_Supplied data_:
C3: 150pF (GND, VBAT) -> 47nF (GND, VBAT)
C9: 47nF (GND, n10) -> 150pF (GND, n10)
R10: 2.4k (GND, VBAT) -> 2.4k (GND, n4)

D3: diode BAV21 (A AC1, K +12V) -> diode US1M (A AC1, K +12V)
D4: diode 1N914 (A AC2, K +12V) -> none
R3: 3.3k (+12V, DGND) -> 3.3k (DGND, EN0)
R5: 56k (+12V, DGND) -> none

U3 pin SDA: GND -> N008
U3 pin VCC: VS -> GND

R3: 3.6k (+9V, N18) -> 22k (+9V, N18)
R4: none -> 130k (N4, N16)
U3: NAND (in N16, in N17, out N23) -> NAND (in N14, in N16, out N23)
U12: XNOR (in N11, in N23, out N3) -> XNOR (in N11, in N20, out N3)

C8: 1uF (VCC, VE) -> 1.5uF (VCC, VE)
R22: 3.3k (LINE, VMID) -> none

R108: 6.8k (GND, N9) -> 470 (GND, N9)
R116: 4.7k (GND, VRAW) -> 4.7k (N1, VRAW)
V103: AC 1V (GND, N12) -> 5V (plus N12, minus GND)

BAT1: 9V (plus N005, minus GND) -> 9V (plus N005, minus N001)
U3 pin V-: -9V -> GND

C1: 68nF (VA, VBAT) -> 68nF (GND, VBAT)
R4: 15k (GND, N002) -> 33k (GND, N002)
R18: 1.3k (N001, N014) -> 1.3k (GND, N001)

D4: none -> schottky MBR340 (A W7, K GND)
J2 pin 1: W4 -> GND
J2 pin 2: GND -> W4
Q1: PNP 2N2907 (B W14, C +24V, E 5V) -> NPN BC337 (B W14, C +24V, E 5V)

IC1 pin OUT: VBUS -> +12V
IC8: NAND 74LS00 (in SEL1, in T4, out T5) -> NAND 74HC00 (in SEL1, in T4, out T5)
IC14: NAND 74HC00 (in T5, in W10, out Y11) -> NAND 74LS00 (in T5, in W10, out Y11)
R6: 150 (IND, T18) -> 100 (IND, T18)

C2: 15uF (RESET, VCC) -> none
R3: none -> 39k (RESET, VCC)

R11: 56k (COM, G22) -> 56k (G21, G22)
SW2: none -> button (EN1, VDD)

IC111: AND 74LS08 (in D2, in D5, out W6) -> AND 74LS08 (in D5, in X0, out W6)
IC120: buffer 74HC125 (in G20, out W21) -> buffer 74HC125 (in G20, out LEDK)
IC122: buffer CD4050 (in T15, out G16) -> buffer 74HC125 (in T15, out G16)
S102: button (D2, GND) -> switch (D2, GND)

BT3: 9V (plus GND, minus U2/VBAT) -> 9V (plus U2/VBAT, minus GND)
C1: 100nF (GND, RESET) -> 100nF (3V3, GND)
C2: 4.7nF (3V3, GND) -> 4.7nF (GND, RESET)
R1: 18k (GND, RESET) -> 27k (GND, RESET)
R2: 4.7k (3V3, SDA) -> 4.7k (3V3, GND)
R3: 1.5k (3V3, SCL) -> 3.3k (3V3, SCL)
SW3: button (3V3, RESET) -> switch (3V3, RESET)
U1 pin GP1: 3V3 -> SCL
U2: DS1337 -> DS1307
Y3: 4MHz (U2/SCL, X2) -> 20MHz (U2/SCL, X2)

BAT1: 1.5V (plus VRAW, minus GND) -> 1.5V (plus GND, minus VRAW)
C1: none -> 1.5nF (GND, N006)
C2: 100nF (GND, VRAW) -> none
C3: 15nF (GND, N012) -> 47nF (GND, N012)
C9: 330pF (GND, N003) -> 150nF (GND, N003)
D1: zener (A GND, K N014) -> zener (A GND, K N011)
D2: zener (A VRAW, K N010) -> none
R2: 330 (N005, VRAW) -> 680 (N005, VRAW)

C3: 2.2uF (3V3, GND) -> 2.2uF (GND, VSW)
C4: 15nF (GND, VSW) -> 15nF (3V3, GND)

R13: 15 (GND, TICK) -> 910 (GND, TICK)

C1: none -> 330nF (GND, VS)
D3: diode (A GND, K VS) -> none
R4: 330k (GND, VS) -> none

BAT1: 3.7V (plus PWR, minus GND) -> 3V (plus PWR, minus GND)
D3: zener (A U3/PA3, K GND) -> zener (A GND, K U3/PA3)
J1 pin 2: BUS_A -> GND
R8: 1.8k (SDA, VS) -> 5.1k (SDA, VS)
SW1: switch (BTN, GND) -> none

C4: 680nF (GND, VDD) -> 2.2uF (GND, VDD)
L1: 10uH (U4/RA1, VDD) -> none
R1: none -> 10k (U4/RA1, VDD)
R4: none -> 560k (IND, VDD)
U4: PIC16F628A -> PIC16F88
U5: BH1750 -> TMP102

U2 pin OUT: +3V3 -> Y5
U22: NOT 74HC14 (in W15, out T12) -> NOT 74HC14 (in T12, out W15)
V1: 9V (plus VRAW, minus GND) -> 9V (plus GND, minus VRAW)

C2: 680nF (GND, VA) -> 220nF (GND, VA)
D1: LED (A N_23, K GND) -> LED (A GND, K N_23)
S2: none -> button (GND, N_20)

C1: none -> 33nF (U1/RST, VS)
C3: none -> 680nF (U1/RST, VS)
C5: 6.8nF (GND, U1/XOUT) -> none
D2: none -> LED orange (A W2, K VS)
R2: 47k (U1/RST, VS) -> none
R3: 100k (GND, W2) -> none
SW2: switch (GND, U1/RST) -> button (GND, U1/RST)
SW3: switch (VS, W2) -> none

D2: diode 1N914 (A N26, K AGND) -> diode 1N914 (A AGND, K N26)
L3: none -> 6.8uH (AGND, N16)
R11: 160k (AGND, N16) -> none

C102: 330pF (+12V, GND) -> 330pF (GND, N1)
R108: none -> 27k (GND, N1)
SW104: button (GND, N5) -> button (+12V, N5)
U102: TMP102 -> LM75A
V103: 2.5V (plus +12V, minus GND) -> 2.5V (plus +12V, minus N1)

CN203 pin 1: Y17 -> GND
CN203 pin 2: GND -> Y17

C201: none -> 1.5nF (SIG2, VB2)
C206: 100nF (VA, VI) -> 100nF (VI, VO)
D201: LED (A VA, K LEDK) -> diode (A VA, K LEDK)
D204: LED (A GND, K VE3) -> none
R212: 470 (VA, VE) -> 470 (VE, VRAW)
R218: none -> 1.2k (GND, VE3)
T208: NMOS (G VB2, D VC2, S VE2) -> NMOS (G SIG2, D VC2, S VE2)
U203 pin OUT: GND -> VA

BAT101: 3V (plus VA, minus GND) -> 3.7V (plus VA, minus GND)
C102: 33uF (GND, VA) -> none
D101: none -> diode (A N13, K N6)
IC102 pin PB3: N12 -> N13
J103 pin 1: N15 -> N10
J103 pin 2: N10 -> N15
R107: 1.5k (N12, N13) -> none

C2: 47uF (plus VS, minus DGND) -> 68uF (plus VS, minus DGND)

_Activity_: Write each line above out exactly.

_Task result_:
C3: 150pF (GND, VBAT) -> 47nF (GND, VBAT)
C9: 47nF (GND, n10) -> 150pF (GND, n10)
R10: 2.4k (GND, VBAT) -> 2.4k (GND, n4)

D3: diode BAV21 (A AC1, K +12V) -> diode US1M (A AC1, K +12V)
D4: diode 1N914 (A AC2, K +12V) -> none
R3: 3.3k (+12V, DGND) -> 3.3k (DGND, EN0)
R5: 56k (+12V, DGND) -> none

U3 pin SDA: GND -> N008
U3 pin VCC: VS -> GND

R3: 3.6k (+9V, N18) -> 22k (+9V, N18)
R4: none -> 130k (N4, N16)
U3: NAND (in N16, in N17, out N23) -> NAND (in N14, in N16, out N23)
U12: XNOR (in N11, in N23, out N3) -> XNOR (in N11, in N20, out N3)

C8: 1uF (VCC, VE) -> 1.5uF (VCC, VE)
R22: 3.3k (LINE, VMID) -> none

R108: 6.8k (GND, N9) -> 470 (GND, N9)
R116: 4.7k (GND, VRAW) -> 4.7k (N1, VRAW)
V103: AC 1V (GND, N12) -> 5V (plus N12, minus GND)

BAT1: 9V (plus N005, minus GND) -> 9V (plus N005, minus N001)
U3 pin V-: -9V -> GND

C1: 68nF (VA, VBAT) -> 68nF (GND, VBAT)
R4: 15k (GND, N002) -> 33k (GND, N002)
R18: 1.3k (N001, N014) -> 1.3k (GND, N001)

D4: none -> schottky MBR340 (A W7, K GND)
J2 pin 1: W4 -> GND
J2 pin 2: GND -> W4
Q1: PNP 2N2907 (B W14, C +24V, E 5V) -> NPN BC337 (B W14, C +24V, E 5V)

IC1 pin OUT: VBUS -> +12V
IC8: NAND 74LS00 (in SEL1, in T4, out T5) -> NAND 74HC00 (in SEL1, in T4, out T5)
IC14: NAND 74HC00 (in T5, in W10, out Y11) -> NAND 74LS00 (in T5, in W10, out Y11)
R6: 150 (IND, T18) -> 100 (IND, T18)

C2: 15uF (RESET, VCC) -> none
R3: none -> 39k (RESET, VCC)

R11: 56k (COM, G22) -> 56k (G21, G22)
SW2: none -> button (EN1, VDD)

IC111: AND 74LS08 (in D2, in D5, out W6) -> AND 74LS08 (in D5, in X0, out W6)
IC120: buffer 74HC125 (in G20, out W21) -> buffer 74HC125 (in G20, out LEDK)
IC122: buffer CD4050 (in T15, out G16) -> buffer 74HC125 (in T15, out G16)
S102: button (D2, GND) -> switch (D2, GND)

BT3: 9V (plus GND, minus U2/VBAT) -> 9V (plus U2/VBAT, minus GND)
C1: 100nF (GND, RESET) -> 100nF (3V3, GND)
C2: 4.7nF (3V3, GND) -> 4.7nF (GND, RESET)
R1: 18k (GND, RESET) -> 27k (GND, RESET)
R2: 4.7k (3V3, SDA) -> 4.7k (3V3, GND)
R3: 1.5k (3V3, SCL) -> 3.3k (3V3, SCL)
SW3: button (3V3, RESET) -> switch (3V3, RESET)
U1 pin GP1: 3V3 -> SCL
U2: DS1337 -> DS1307
Y3: 4MHz (U2/SCL, X2) -> 20MHz (U2/SCL, X2)

BAT1: 1.5V (plus VRAW, minus GND) -> 1.5V (plus GND, minus VRAW)
C1: none -> 1.5nF (GND, N006)
C2: 100nF (GND, VRAW) -> none
C3: 15nF (GND, N012) -> 47nF (GND, N012)
C9: 330pF (GND, N003) -> 150nF (GND, N003)
D1: zener (A GND, K N014) -> zener (A GND, K N011)
D2: zener (A VRAW, K N010) -> none
R2: 330 (N005, VRAW) -> 680 (N005, VRAW)

C3: 2.2uF (3V3, GND) -> 2.2uF (GND, VSW)
C4: 15nF (GND, VSW) -> 15nF (3V3, GND)

R13: 15 (GND, TICK) -> 910 (GND, TICK)

C1: none -> 330nF (GND, VS)
D3: diode (A GND, K VS) -> none
R4: 330k (GND, VS) -> none

BAT1: 3.7V (plus PWR, minus GND) -> 3V (plus PWR, minus GND)
D3: zener (A U3/PA3, K GND) -> zener (A GND, K U3/PA3)
J1 pin 2: BUS_A -> GND
R8: 1.8k (SDA, VS) -> 5.1k (SDA, VS)
SW1: switch (BTN, GND) -> none

C4: 680nF (GND, VDD) -> 2.2uF (GND, VDD)
L1: 10uH (U4/RA1, VDD) -> none
R1: none -> 10k (U4/RA1, VDD)
R4: none -> 560k (IND, VDD)
U4: PIC16F628A -> PIC16F88
U5: BH1750 -> TMP102

U2 pin OUT: +3V3 -> Y5
U22: NOT 74HC14 (in W15, out T12) -> NOT 74HC14 (in T12, out W15)
V1: 9V (plus VRAW, minus GND) -> 9V (plus GND, minus VRAW)

C2: 680nF (GND, VA) -> 220nF (GND, VA)
D1: LED (A N_23, K GND) -> LED (A GND, K N_23)
S2: none -> button (GND, N_20)

C1: none -> 33nF (U1/RST, VS)
C3: none -> 680nF (U1/RST, VS)
C5: 6.8nF (GND, U1/XOUT) -> none
D2: none -> LED orange (A W2, K VS)
R2: 47k (U1/RST, VS) -> none
R3: 100k (GND, W2) -> none
SW2: switch (GND, U1/RST) -> button (GND, U1/RST)
SW3: switch (VS, W2) -> none

D2: diode 1N914 (A N26, K AGND) -> diode 1N914 (A AGND, K N26)
L3: none -> 6.8uH (AGND, N16)
R11: 160k (AGND, N16) -> none

C102: 330pF (+12V, GND) -> 330pF (GND, N1)
R108: none -> 27k (GND, N1)
SW104: button (GND, N5) -> button (+12V, N5)
U102: TMP102 -> LM75A
V103: 2.5V (plus +12V, minus GND) -> 2.5V (plus +12V, minus N1)

CN203 pin 1: Y17 -> GND
CN203 pin 2: GND -> Y17

C201: none -> 1.5nF (SIG2, VB2)
C206: 100nF (VA, VI) -> 100nF (VI, VO)
D201: LED (A VA, K LEDK) -> diode (A VA, K LEDK)
D204: LED (A GND, K VE3) -> none
R212: 470 (VA, VE) -> 470 (VE, VRAW)
R218: none -> 1.2k (GND, VE3)
T208: NMOS (G VB2, D VC2, S VE2) -> NMOS (G SIG2, D VC2, S VE2)
U203 pin OUT: GND -> VA

BAT101: 3V (plus VA, minus GND) -> 3.7V (plus VA, minus GND)
C102: 33uF (GND, VA) -> none
D101: none -> diode (A N13, K N6)
IC102 pin PB3: N12 -> N13
J103 pin 1: N15 -> N10
J103 pin 2: N10 -> N15
R107: 1.5k (N12, N13) -> none

C2: 47uF (plus VS, minus DGND) -> 68uF (plus VS, minus DGND)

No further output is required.